»»

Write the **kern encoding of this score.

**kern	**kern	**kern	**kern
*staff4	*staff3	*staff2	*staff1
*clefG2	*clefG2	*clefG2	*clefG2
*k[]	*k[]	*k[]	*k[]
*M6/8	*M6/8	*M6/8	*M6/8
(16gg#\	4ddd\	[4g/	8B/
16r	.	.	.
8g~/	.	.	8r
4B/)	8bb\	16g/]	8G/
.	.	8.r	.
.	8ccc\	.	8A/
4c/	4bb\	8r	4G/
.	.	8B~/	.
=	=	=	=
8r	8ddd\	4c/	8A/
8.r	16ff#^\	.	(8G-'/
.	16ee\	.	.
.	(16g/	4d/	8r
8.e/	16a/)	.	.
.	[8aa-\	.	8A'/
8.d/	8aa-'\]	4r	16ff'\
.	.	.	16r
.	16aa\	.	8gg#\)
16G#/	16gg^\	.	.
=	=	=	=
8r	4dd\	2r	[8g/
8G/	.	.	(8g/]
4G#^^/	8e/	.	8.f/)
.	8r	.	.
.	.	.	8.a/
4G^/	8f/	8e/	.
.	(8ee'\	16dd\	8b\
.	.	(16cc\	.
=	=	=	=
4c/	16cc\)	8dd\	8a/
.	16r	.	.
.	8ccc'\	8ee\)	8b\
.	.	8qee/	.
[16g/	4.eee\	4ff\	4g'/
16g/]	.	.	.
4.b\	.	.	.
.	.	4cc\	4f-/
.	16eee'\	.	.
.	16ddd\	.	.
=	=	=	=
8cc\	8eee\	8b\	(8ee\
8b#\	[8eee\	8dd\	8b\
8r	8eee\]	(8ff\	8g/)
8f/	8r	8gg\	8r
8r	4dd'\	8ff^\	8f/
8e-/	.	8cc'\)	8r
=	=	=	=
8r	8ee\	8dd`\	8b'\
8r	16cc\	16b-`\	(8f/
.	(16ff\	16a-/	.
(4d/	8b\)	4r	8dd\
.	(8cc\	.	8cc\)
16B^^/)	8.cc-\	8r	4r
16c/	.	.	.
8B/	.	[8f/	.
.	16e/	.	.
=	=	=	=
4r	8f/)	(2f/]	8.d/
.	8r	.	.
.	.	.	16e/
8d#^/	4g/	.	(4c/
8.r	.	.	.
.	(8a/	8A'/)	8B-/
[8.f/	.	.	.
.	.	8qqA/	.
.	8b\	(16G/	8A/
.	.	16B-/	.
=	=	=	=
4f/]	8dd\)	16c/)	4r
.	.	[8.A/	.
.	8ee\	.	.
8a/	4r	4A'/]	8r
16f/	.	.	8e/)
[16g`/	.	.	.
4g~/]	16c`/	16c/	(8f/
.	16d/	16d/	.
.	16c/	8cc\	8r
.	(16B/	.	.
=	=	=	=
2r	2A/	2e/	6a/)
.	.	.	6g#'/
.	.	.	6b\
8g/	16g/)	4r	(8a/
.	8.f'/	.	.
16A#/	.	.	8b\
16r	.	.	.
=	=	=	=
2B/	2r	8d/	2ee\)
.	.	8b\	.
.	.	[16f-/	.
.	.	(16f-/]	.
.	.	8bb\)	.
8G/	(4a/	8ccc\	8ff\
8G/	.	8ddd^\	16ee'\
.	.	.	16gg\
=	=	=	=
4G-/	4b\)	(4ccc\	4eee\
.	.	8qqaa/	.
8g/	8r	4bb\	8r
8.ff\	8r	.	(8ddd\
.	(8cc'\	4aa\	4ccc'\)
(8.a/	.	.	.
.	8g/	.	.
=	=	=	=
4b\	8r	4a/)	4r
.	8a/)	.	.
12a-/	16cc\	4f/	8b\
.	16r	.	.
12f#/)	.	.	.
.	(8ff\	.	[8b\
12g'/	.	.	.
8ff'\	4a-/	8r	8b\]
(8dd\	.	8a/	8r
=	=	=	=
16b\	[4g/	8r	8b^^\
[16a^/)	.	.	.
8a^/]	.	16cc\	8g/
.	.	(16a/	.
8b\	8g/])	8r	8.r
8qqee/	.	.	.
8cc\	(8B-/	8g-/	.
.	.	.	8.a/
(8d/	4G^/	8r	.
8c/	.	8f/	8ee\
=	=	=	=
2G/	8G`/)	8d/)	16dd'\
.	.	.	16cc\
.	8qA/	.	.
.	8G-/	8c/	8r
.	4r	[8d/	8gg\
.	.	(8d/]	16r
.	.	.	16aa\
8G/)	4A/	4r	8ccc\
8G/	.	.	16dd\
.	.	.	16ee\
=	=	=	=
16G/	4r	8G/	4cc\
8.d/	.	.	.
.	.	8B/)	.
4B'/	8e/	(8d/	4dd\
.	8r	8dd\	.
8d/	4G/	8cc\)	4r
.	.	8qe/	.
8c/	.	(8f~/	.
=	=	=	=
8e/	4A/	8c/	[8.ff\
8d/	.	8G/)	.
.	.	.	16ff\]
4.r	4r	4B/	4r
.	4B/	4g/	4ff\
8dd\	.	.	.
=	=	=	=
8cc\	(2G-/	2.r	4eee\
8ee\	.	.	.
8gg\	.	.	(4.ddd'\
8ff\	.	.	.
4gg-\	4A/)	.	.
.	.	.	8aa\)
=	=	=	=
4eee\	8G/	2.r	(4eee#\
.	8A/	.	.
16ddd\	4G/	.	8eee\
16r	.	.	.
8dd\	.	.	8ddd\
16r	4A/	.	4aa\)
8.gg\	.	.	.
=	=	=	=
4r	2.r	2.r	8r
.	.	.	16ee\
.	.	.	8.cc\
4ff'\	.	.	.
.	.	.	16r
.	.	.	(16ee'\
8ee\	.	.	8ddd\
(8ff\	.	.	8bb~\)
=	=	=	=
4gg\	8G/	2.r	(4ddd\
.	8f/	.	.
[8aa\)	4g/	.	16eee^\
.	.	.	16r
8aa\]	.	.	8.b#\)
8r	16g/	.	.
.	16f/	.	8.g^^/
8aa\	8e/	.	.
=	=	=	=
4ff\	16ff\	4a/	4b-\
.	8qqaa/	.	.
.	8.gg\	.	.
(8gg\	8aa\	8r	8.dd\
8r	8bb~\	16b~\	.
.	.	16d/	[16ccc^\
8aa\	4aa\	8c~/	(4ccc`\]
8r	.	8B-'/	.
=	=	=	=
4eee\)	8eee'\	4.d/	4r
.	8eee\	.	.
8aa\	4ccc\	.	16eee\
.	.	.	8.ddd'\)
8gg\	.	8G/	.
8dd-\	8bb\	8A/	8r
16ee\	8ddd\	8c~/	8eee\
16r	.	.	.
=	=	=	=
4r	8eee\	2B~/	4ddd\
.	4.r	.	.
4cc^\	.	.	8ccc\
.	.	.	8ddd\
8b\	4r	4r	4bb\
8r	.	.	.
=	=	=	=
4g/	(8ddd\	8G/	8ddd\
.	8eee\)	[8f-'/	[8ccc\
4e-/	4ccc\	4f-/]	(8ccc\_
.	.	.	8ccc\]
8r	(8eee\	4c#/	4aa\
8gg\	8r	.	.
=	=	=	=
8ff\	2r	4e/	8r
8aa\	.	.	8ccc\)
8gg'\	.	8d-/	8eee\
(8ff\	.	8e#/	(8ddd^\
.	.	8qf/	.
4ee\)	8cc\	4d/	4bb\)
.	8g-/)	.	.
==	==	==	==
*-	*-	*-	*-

««

GIVEN TASK: Pick out every line of the listing above that contains the string "kern", matching case exactly.

EXERCISE ANSWER:
Write the **kern encoding of this score.
**kern	**kern	**kern	**kern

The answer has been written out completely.